=== TASK INSTRUCTIONS ===
Apart from the images, repeat the data below exactly as written.

=== EXERCISE MATERIALS ===
▬▬▬▬▬▬▬▬▬▬

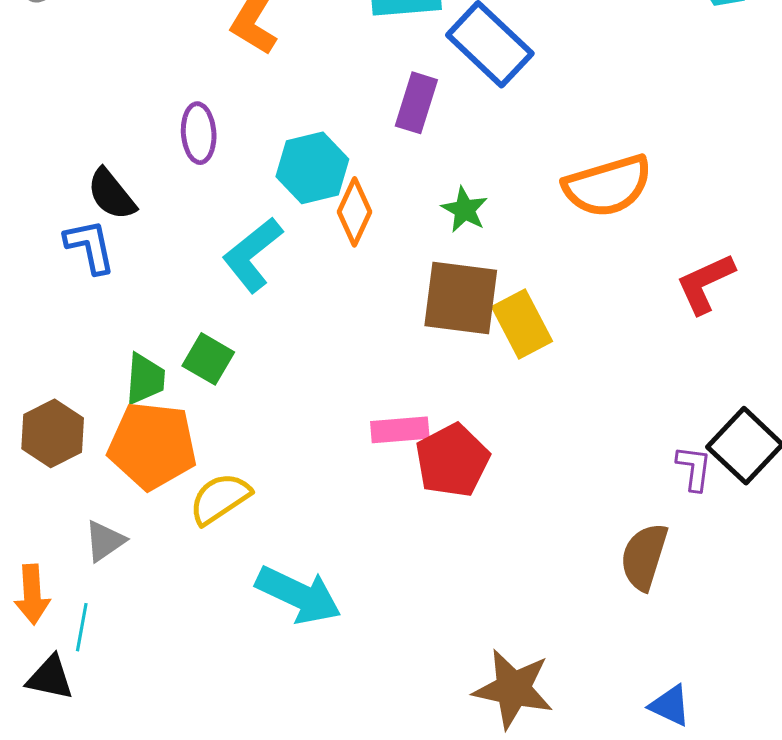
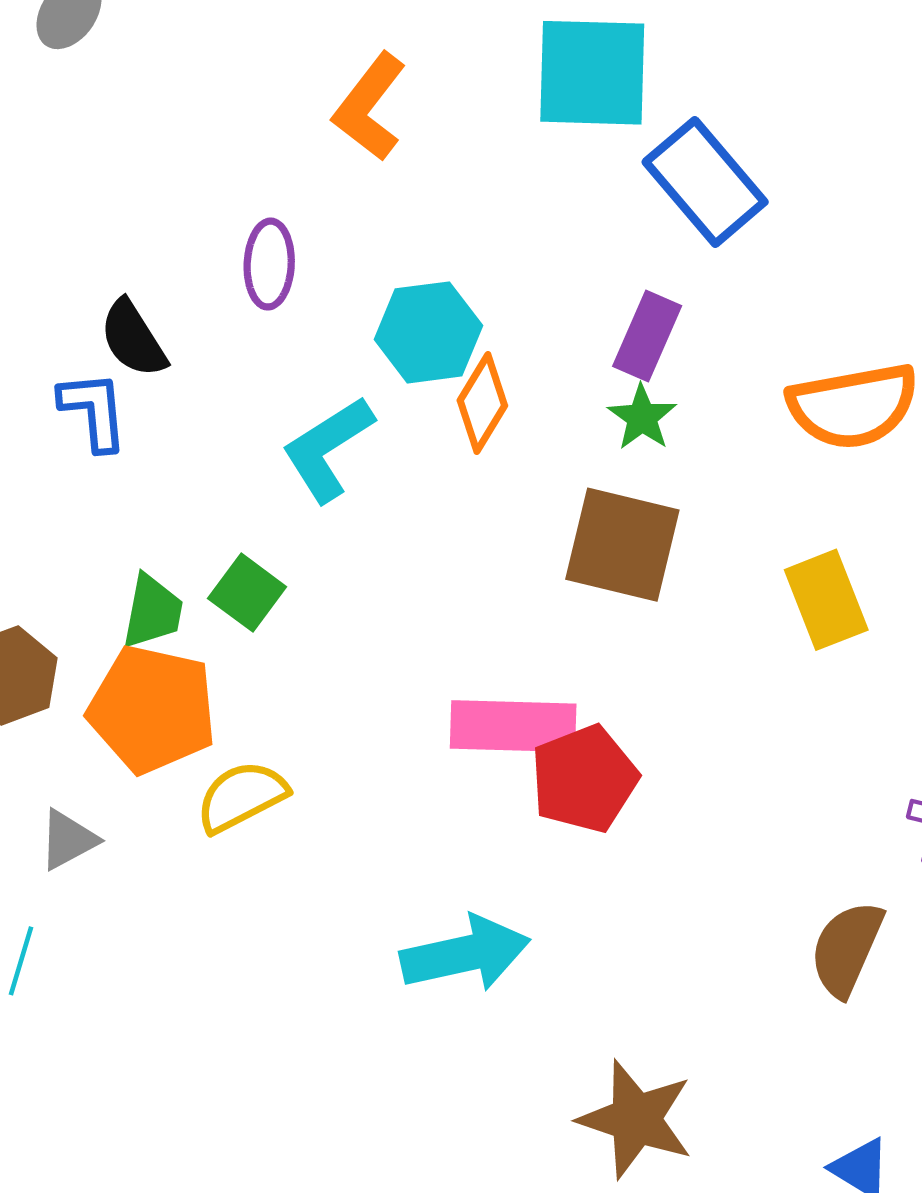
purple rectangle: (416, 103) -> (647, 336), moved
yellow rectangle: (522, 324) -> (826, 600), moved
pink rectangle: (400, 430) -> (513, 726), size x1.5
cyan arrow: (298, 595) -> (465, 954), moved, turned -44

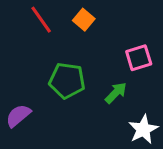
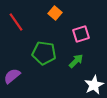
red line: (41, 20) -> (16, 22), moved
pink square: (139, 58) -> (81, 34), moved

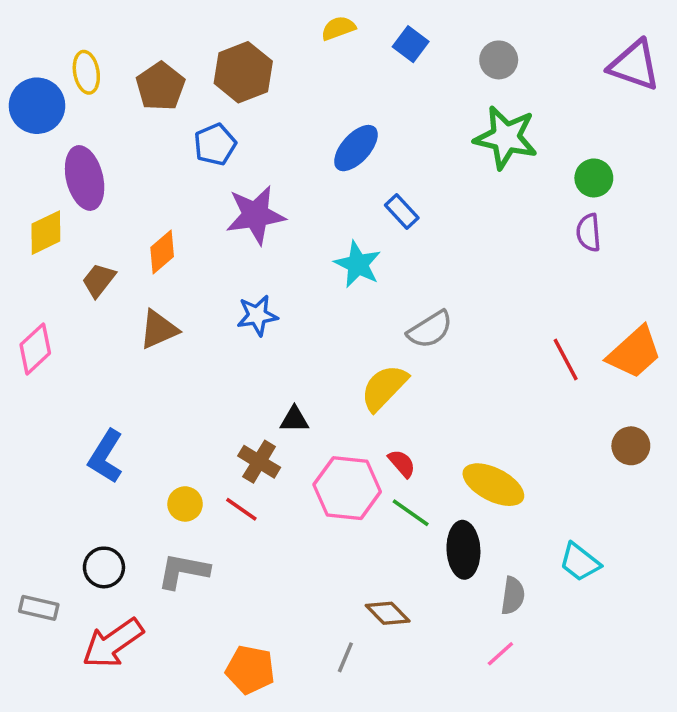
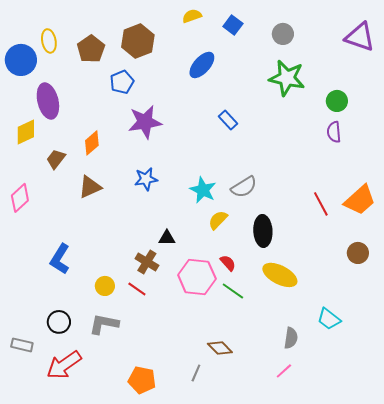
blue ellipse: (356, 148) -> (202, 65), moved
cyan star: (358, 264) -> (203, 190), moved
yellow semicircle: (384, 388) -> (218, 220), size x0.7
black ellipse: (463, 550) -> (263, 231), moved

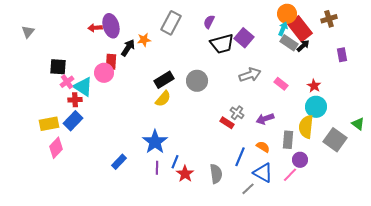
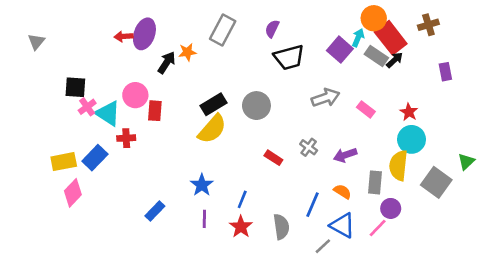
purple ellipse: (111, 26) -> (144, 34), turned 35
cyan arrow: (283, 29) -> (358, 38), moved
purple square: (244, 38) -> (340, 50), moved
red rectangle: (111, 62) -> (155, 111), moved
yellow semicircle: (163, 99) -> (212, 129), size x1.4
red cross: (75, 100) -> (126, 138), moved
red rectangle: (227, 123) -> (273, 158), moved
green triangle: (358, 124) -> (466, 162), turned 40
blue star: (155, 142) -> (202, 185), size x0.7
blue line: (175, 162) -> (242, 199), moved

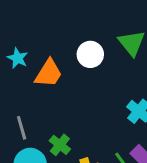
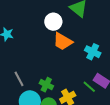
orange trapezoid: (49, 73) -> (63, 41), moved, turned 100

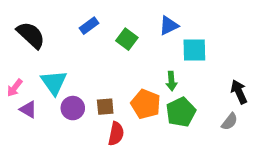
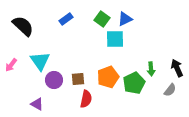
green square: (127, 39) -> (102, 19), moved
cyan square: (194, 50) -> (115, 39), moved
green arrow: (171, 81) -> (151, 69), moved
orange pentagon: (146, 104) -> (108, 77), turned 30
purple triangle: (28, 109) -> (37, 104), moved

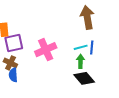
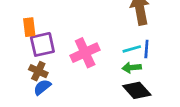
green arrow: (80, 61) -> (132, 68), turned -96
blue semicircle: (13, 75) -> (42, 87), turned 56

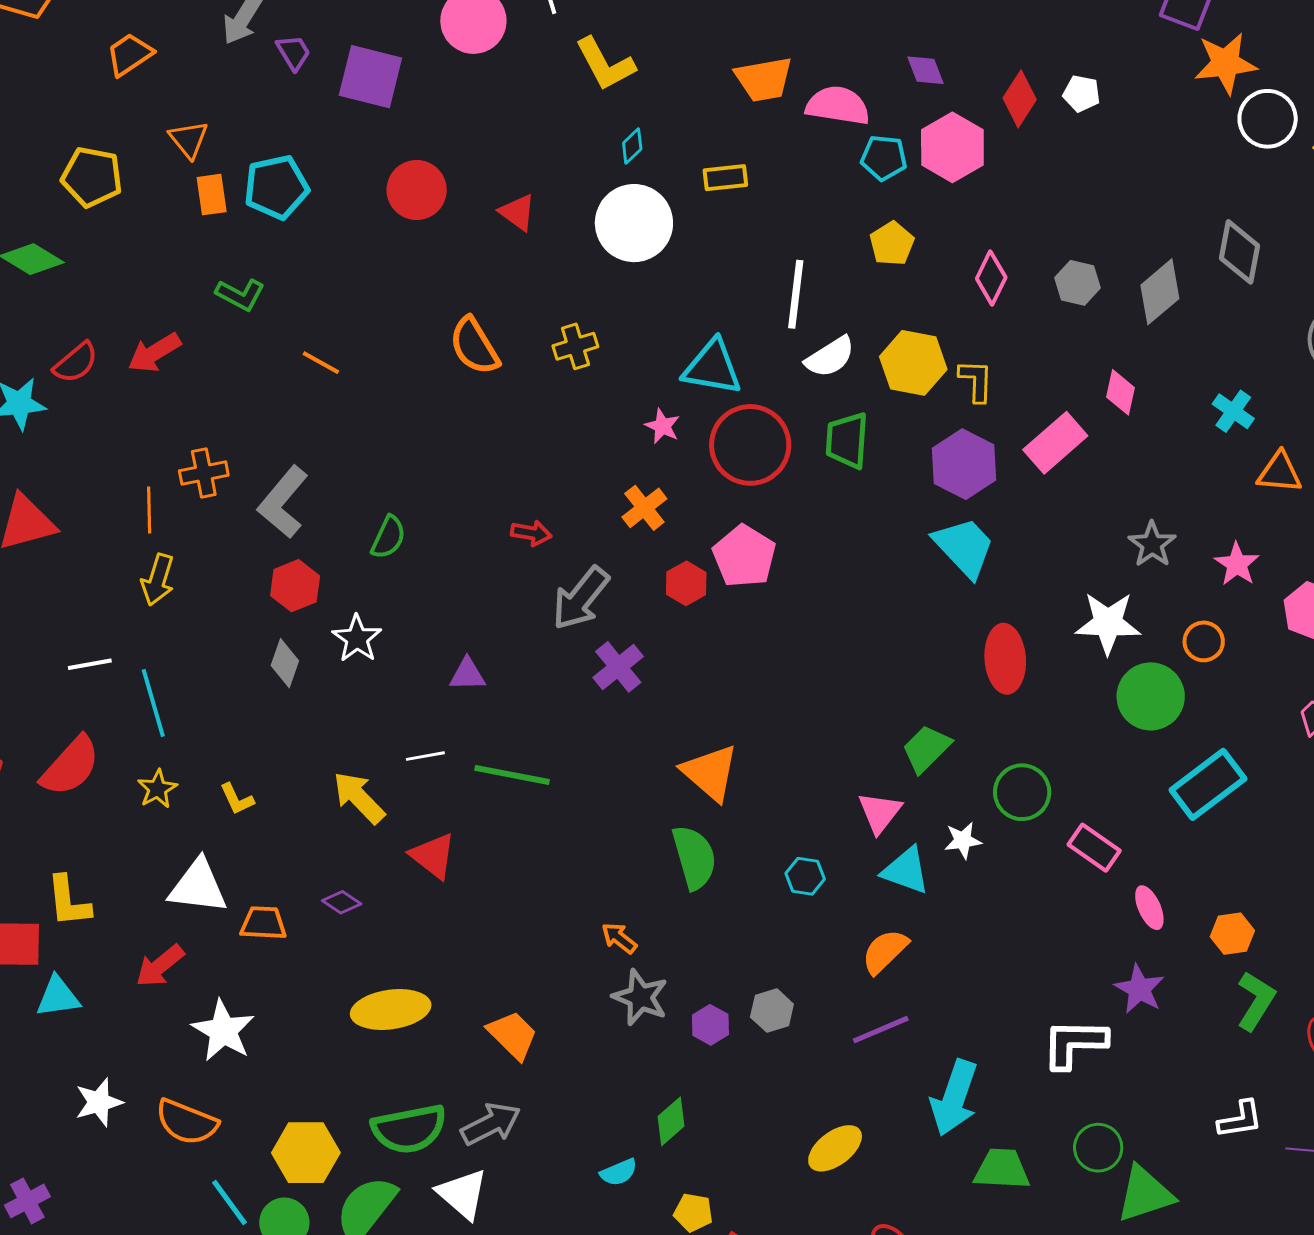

▬▬▬▬▬▬▬▬▬▬

=== TASK RESULT ===
purple rectangle: (416, 103) -> (647, 336), moved
yellow rectangle: (522, 324) -> (826, 600), moved
pink rectangle: (400, 430) -> (513, 726), size x1.5
cyan arrow: (298, 595) -> (465, 954), moved, turned -44

red line: (41, 20) -> (16, 22), moved
pink square: (139, 58) -> (81, 34), moved

blue ellipse: (356, 148) -> (202, 65), moved
cyan star: (358, 264) -> (203, 190), moved
yellow semicircle: (384, 388) -> (218, 220), size x0.7
black ellipse: (463, 550) -> (263, 231), moved

purple ellipse: (111, 26) -> (144, 34), turned 35
cyan arrow: (283, 29) -> (358, 38), moved
purple square: (244, 38) -> (340, 50), moved
red rectangle: (111, 62) -> (155, 111), moved
yellow semicircle: (163, 99) -> (212, 129), size x1.4
red cross: (75, 100) -> (126, 138), moved
red rectangle: (227, 123) -> (273, 158), moved
green triangle: (358, 124) -> (466, 162), turned 40
blue star: (155, 142) -> (202, 185), size x0.7
blue line: (175, 162) -> (242, 199), moved

orange trapezoid: (49, 73) -> (63, 41), moved, turned 100

green square: (127, 39) -> (102, 19), moved
cyan square: (194, 50) -> (115, 39), moved
green arrow: (171, 81) -> (151, 69), moved
orange pentagon: (146, 104) -> (108, 77), turned 30
purple triangle: (28, 109) -> (37, 104), moved

green arrow: (80, 61) -> (132, 68), turned -96
blue semicircle: (13, 75) -> (42, 87), turned 56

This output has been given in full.